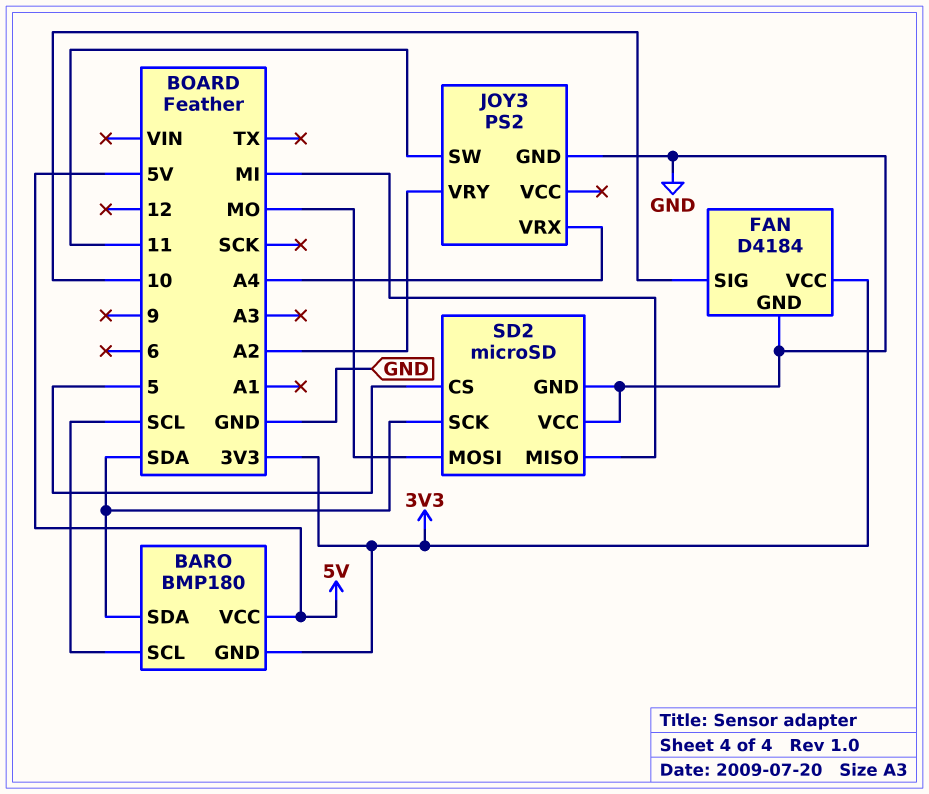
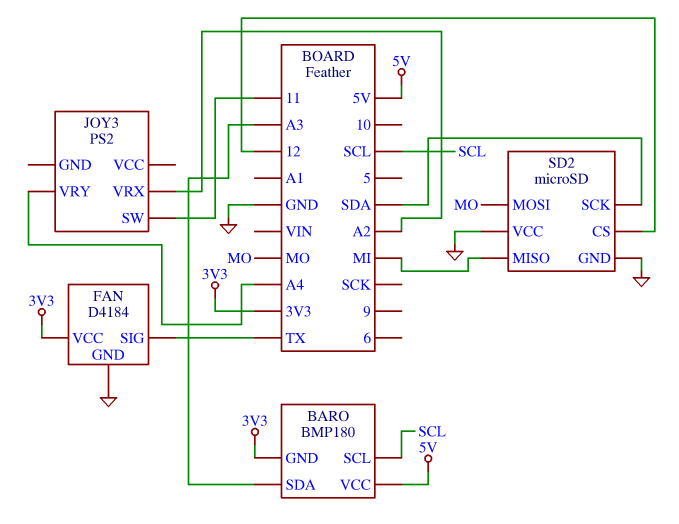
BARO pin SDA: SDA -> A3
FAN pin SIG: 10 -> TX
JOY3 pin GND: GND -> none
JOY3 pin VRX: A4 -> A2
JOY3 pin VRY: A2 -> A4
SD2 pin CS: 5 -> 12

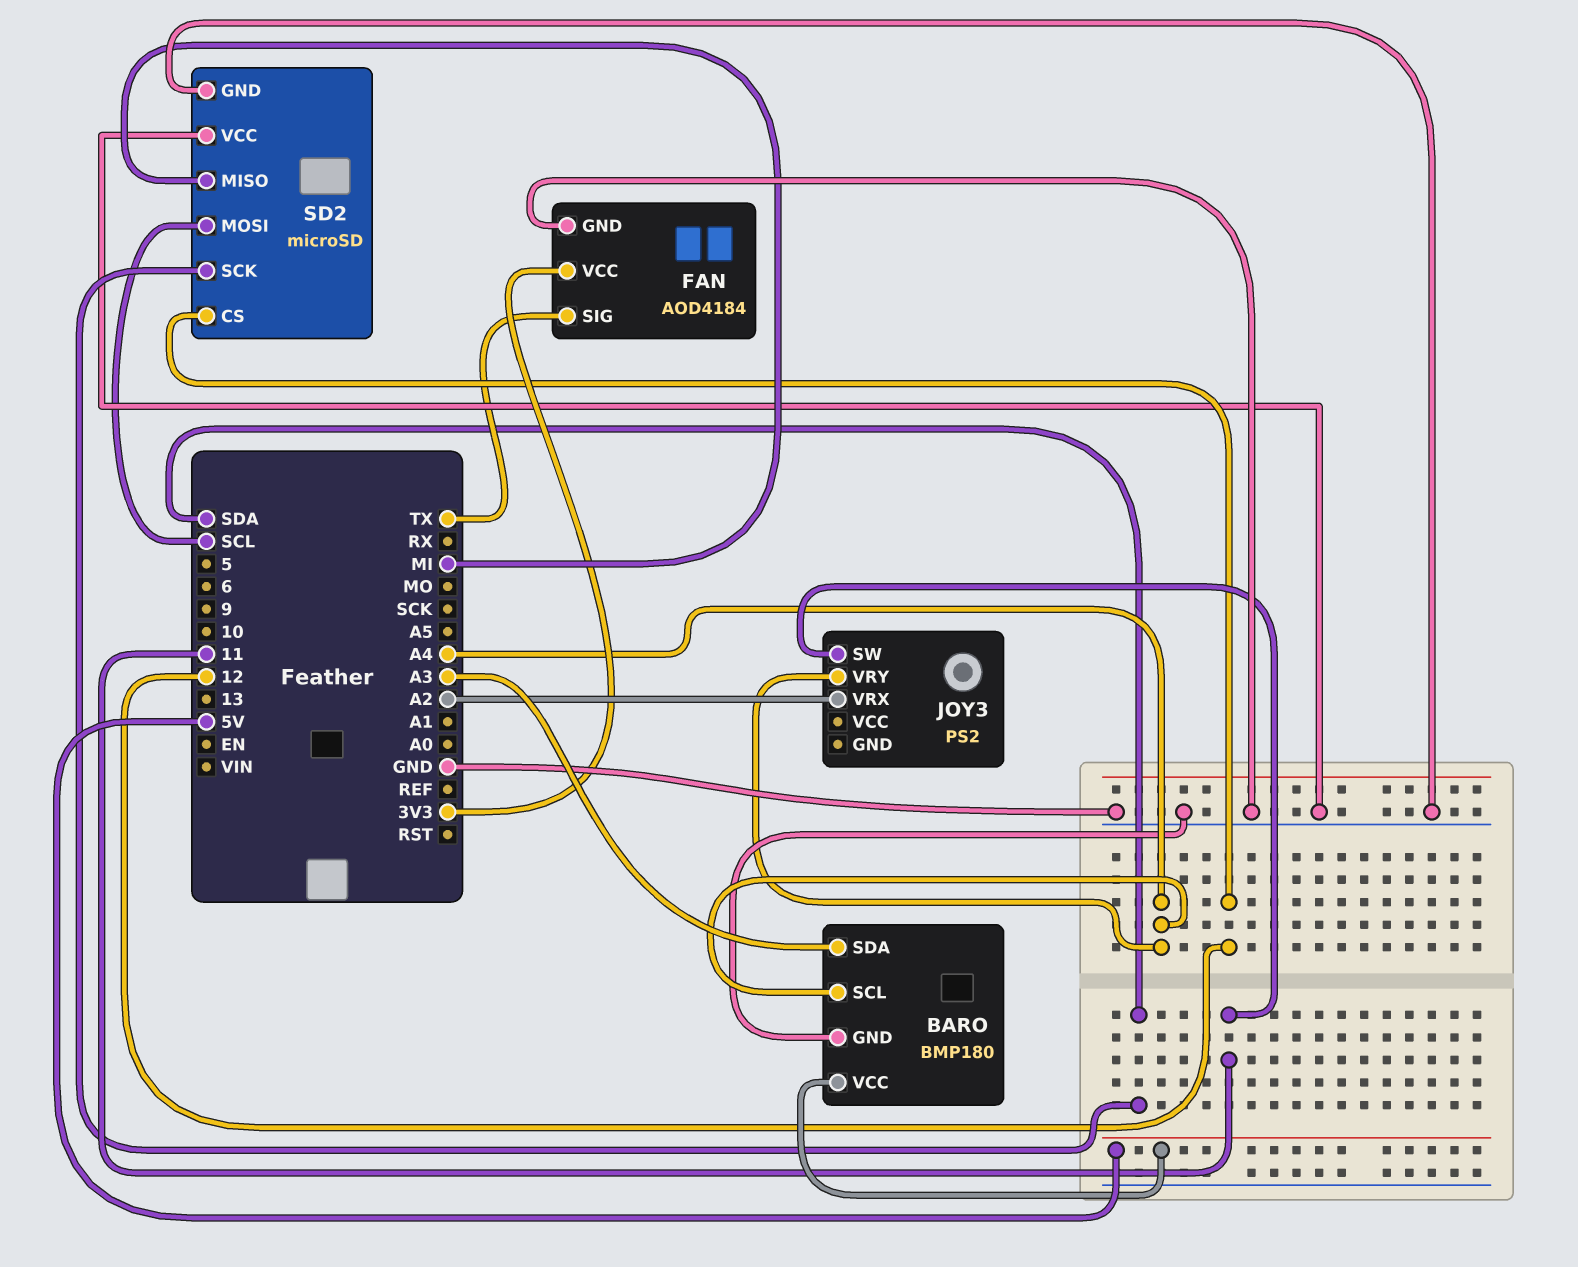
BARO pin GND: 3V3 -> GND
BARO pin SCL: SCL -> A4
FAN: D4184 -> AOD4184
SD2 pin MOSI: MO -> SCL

+--

WHAT TO PRODUCE:
Check each line of the entries for the word "BARO". State how many lines hold it, and write nothing else.

TASK SOLUTION:
3